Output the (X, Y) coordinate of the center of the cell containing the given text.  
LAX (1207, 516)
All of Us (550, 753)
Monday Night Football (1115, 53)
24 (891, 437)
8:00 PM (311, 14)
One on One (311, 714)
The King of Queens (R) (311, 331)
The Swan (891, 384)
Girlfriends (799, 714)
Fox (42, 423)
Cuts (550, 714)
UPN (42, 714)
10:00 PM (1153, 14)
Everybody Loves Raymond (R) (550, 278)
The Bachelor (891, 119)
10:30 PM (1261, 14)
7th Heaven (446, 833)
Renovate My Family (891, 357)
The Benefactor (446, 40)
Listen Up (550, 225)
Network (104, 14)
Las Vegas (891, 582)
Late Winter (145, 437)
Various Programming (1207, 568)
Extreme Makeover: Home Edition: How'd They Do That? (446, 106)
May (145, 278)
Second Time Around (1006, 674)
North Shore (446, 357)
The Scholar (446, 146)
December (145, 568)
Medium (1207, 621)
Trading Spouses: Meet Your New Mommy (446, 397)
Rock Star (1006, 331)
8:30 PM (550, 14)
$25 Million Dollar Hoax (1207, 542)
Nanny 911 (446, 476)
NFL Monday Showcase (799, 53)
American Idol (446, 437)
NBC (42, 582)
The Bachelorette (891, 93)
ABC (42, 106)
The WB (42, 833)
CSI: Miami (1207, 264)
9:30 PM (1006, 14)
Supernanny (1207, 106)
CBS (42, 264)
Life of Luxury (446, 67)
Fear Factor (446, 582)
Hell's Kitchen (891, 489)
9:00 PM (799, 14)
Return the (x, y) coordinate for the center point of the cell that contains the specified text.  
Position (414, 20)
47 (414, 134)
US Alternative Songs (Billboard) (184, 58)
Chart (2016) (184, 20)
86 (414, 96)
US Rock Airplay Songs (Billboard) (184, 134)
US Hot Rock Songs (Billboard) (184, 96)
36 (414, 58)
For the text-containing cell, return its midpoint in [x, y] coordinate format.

+++

[Your task]
Copy all the lines above, substituting "location" for "coordinate" wherever it occurs and keeping everything else the same.

[Answer in full]
Output the (X, Y) location of the center of the cell containing the given text.  
LAX (1207, 516)
All of Us (550, 753)
Monday Night Football (1115, 53)
24 (891, 437)
8:00 PM (311, 14)
One on One (311, 714)
The King of Queens (R) (311, 331)
The Swan (891, 384)
Girlfriends (799, 714)
Fox (42, 423)
Cuts (550, 714)
UPN (42, 714)
10:00 PM (1153, 14)
Everybody Loves Raymond (R) (550, 278)
The Bachelor (891, 119)
10:30 PM (1261, 14)
7th Heaven (446, 833)
Renovate My Family (891, 357)
The Benefactor (446, 40)
Listen Up (550, 225)
Network (104, 14)
Las Vegas (891, 582)
Late Winter (145, 437)
Various Programming (1207, 568)
Extreme Makeover: Home Edition: How'd They Do That? (446, 106)
May (145, 278)
Second Time Around (1006, 674)
North Shore (446, 357)
The Scholar (446, 146)
December (145, 568)
Medium (1207, 621)
Trading Spouses: Meet Your New Mommy (446, 397)
Rock Star (1006, 331)
8:30 PM (550, 14)
$25 Million Dollar Hoax (1207, 542)
Nanny 911 (446, 476)
NFL Monday Showcase (799, 53)
American Idol (446, 437)
NBC (42, 582)
The Bachelorette (891, 93)
ABC (42, 106)
The WB (42, 833)
CSI: Miami (1207, 264)
9:30 PM (1006, 14)
Supernanny (1207, 106)
CBS (42, 264)
Life of Luxury (446, 67)
Fear Factor (446, 582)
Hell's Kitchen (891, 489)
9:00 PM (799, 14)
Return the (x, y) location for the center point of the cell that contains the specified text.  
Position (414, 20)
47 (414, 134)
US Alternative Songs (Billboard) (184, 58)
Chart (2016) (184, 20)
86 (414, 96)
US Rock Airplay Songs (Billboard) (184, 134)
US Hot Rock Songs (Billboard) (184, 96)
36 (414, 58)
For the text-containing cell, return its midpoint in [x, y] location format.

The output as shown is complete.